**Input records:**

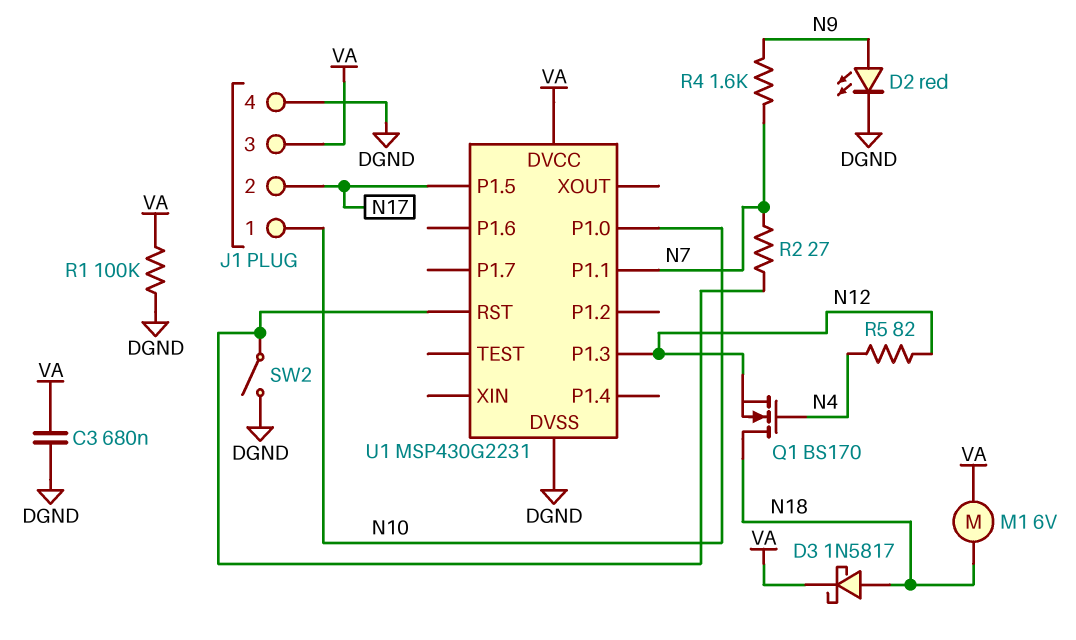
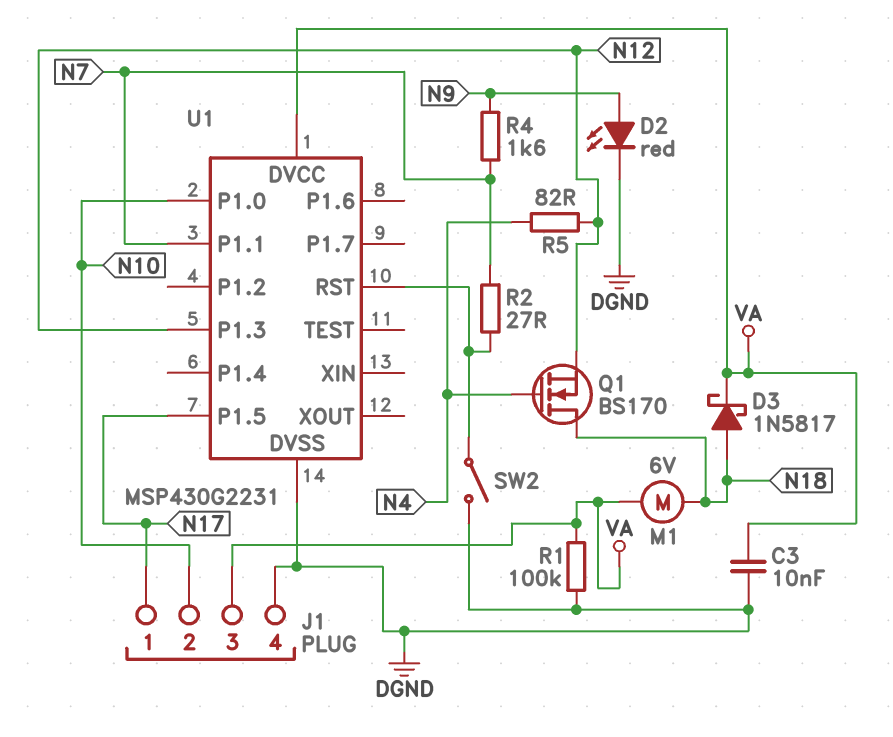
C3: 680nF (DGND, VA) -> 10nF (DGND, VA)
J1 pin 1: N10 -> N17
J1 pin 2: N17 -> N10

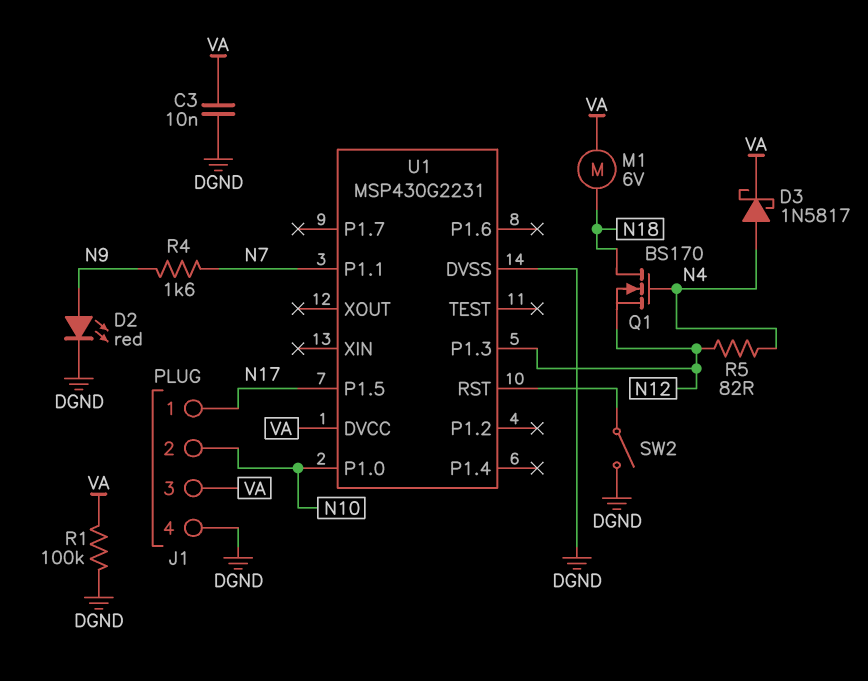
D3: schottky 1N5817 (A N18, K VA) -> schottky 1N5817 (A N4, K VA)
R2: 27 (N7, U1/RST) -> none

--

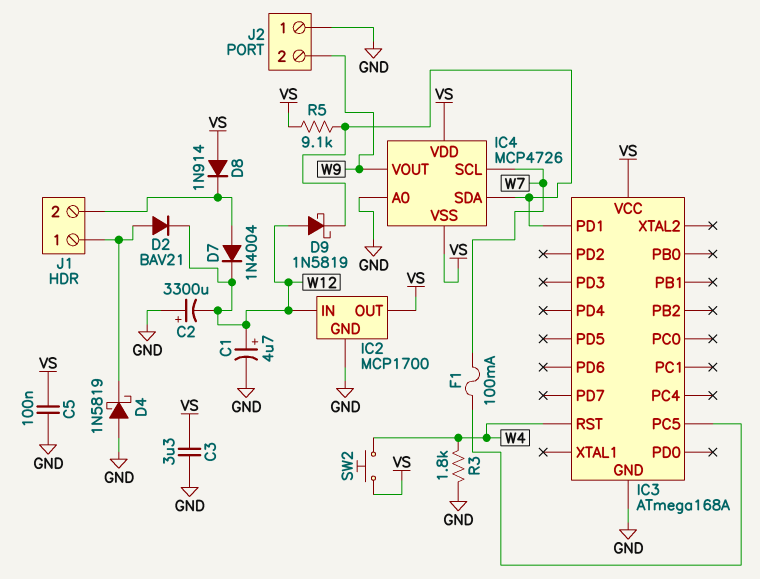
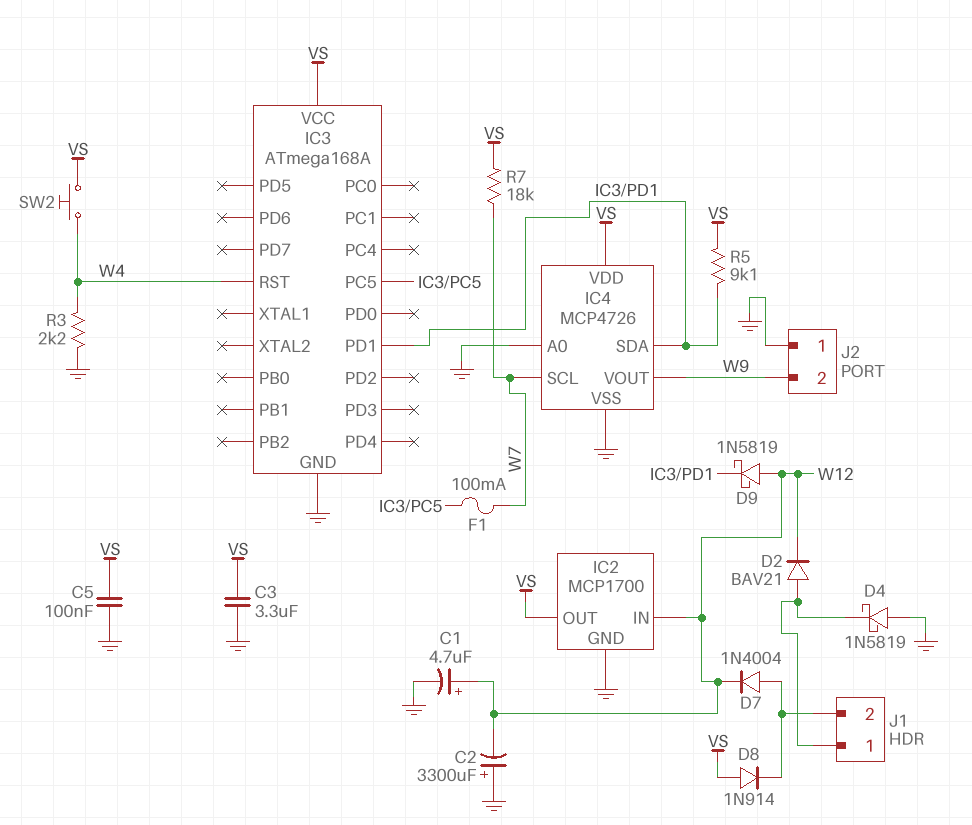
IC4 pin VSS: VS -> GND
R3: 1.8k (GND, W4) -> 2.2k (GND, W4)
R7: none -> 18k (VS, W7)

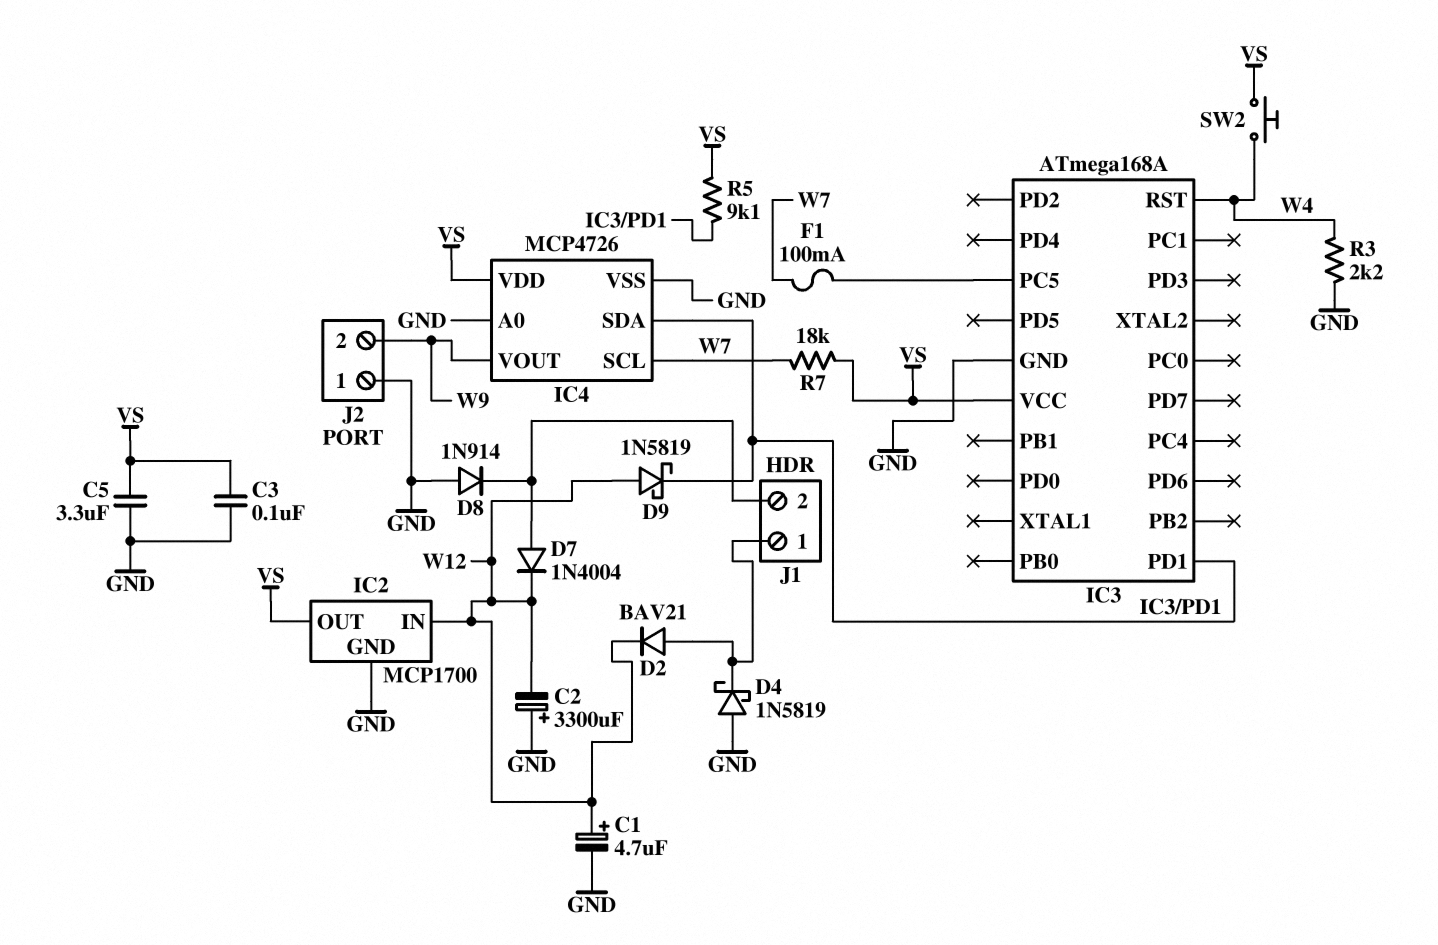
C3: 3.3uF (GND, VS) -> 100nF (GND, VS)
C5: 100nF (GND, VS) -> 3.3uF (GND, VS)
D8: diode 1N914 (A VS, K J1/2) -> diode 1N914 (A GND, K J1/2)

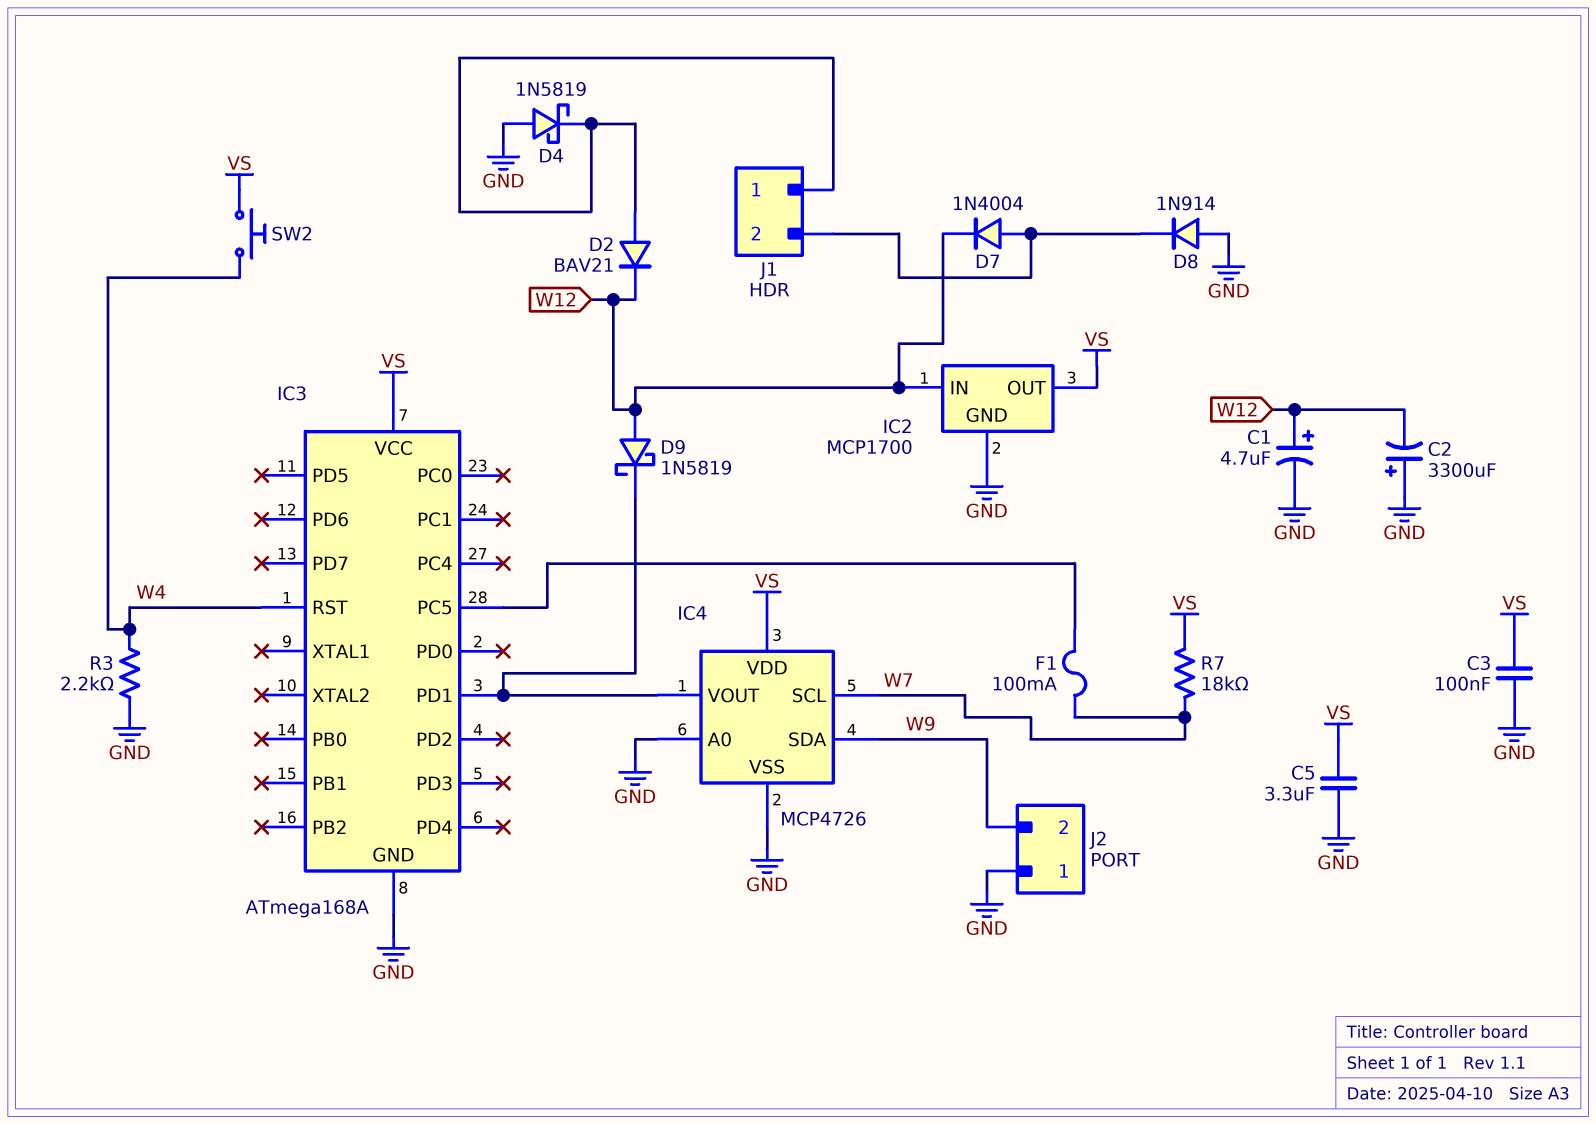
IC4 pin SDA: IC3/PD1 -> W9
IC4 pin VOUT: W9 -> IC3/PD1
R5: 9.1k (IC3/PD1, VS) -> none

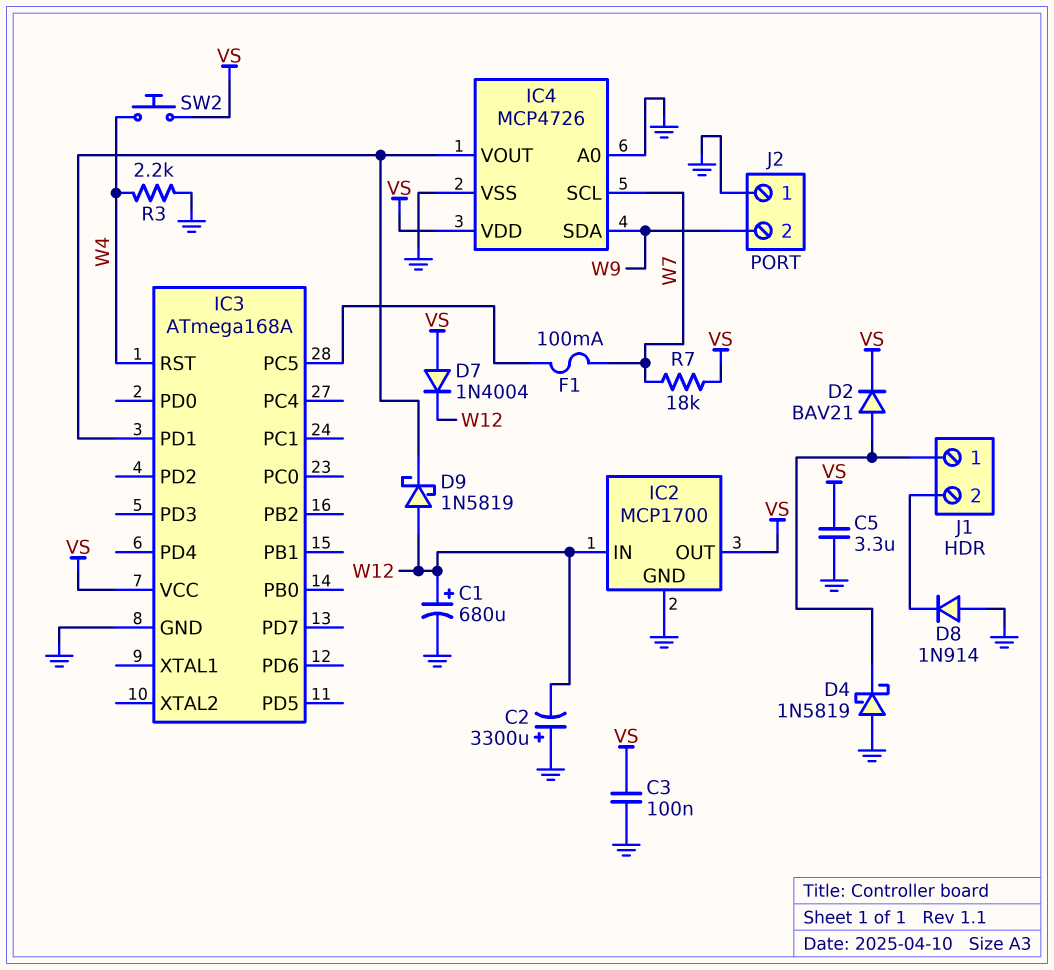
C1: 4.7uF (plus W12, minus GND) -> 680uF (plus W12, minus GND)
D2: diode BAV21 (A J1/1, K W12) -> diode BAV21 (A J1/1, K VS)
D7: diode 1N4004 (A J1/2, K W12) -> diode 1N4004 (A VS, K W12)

**Task brief:** The answer must consist of each line from the entries that contains the string "none".

**Reply:**
R2: 27 (N7, U1/RST) -> none
R7: none -> 18k (VS, W7)
R5: 9.1k (IC3/PD1, VS) -> none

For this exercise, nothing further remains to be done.